- [Exercise directions]: Within the records below, find each line with the word "AGND" and copy it out.

(Before and after images)
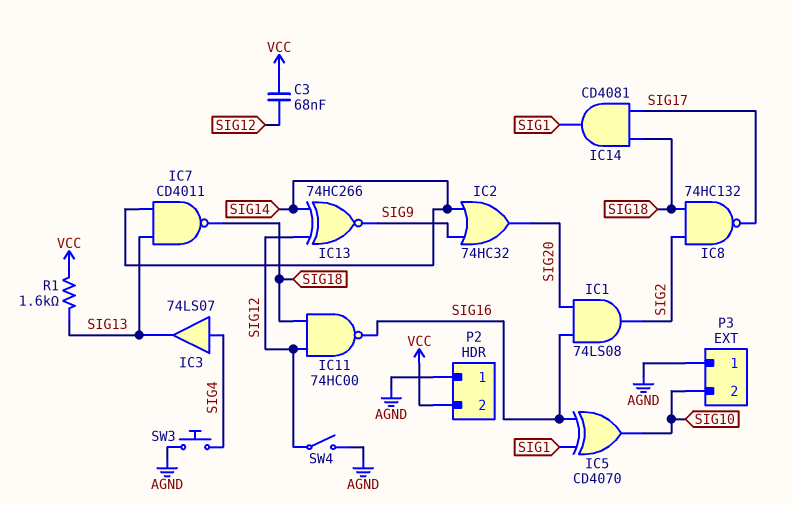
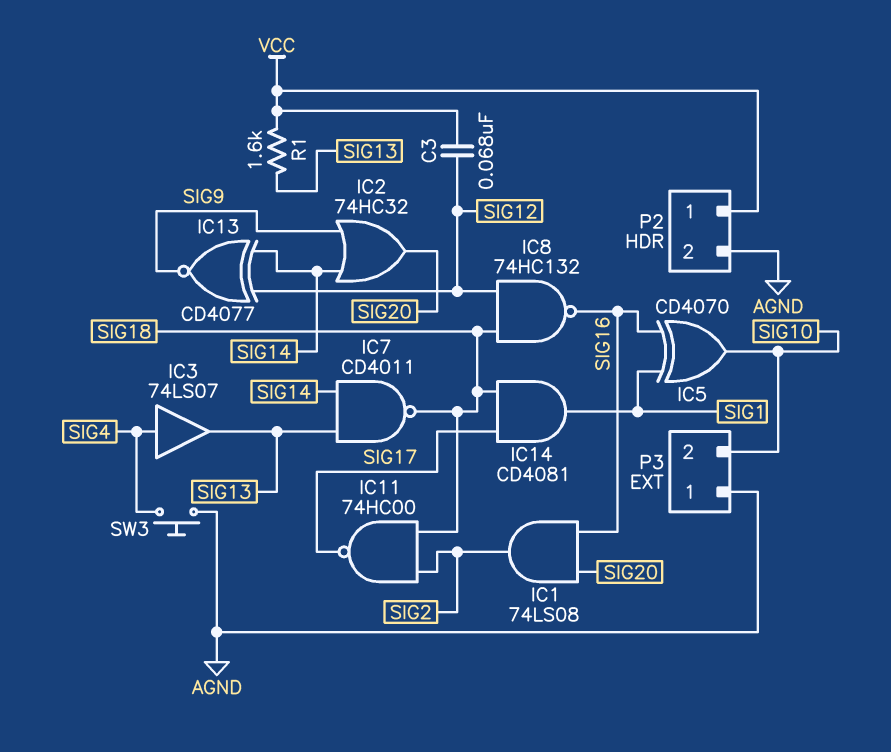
IC8: NAND 74HC132 (in SIG2, in SIG18, out SIG17) -> NAND 74HC132 (in SIG12, in SIG18, out SIG16)
IC11: NAND 74HC00 (in SIG12, in SIG18, out SIG16) -> NAND 74HC00 (in SIG2, in SIG18, out SIG17)
IC13: XNOR 74HC266 (in SIG12, in SIG14, out SIG9) -> XNOR CD4077 (in SIG12, in SIG14, out SIG9)
P2 pin 1: AGND -> VCC
P2 pin 2: VCC -> AGND
SW4: switch (AGND, SIG12) -> none

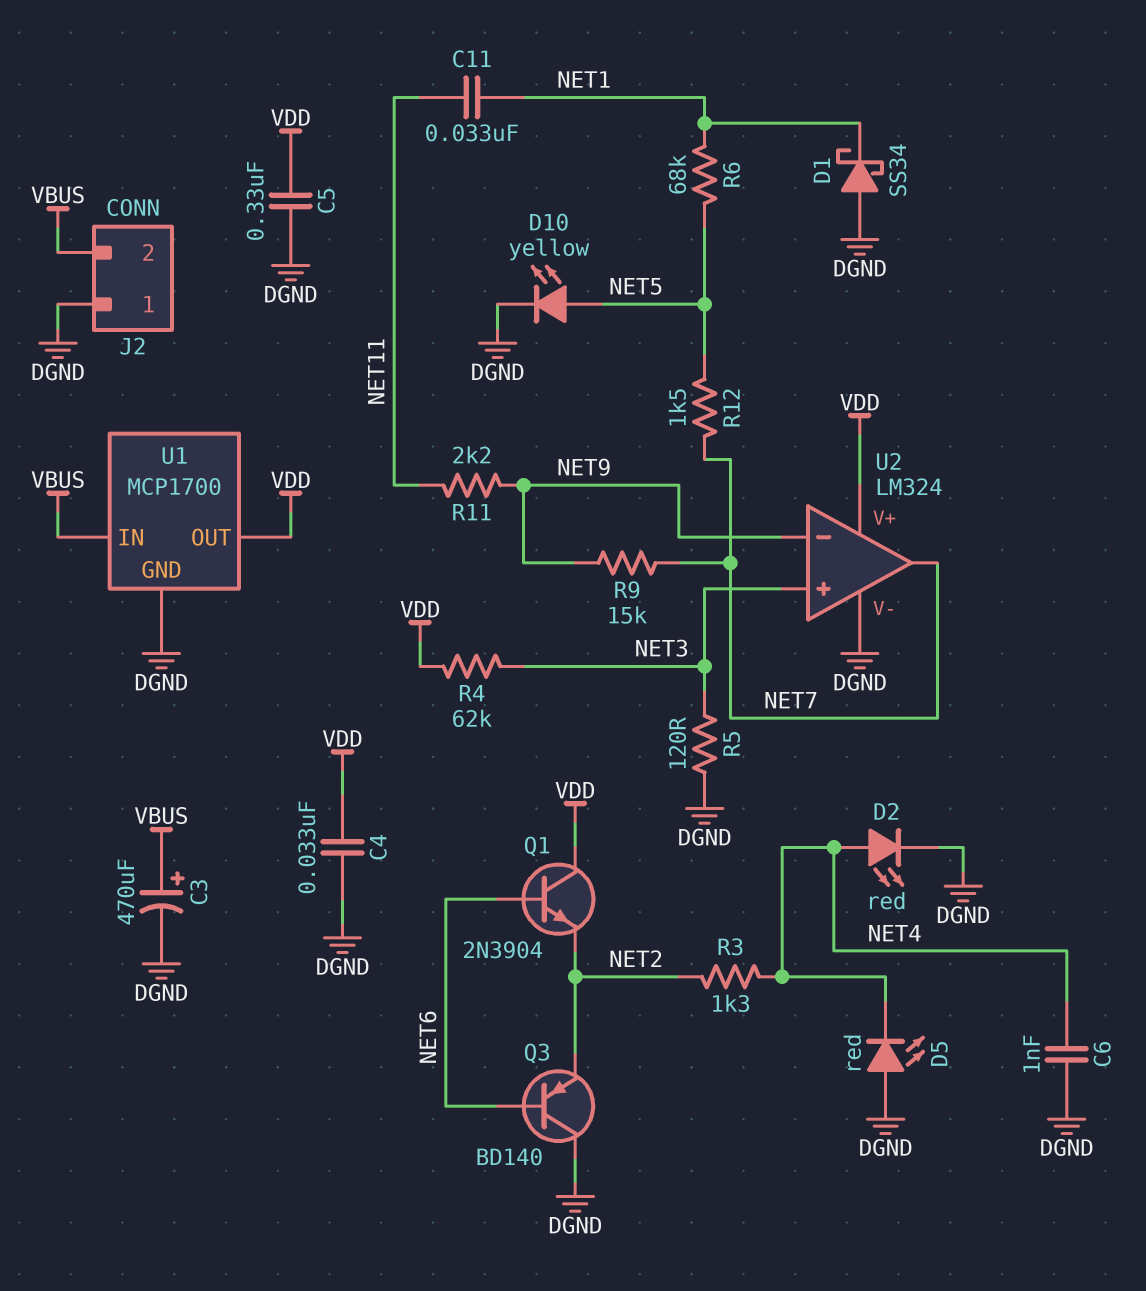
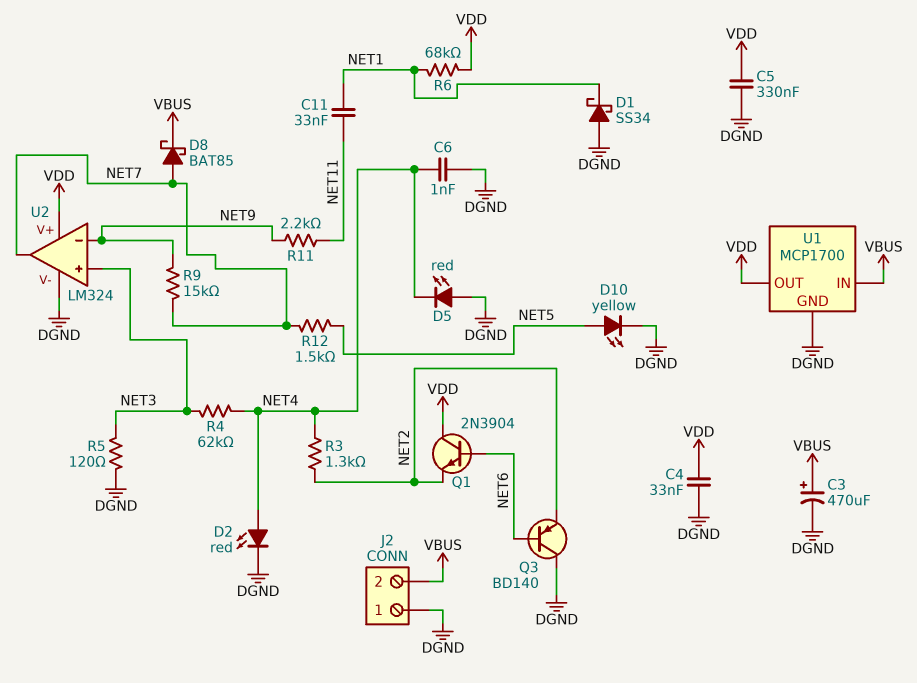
D8: none -> schottky BAT85 (A NET7, K VBUS)
R4: 62k (NET3, VDD) -> 62k (NET3, NET4)
R6: 68k (NET1, NET5) -> 68k (NET1, VDD)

- [Task solution]:
P2 pin 1: AGND -> VCC
P2 pin 2: VCC -> AGND
SW4: switch (AGND, SIG12) -> none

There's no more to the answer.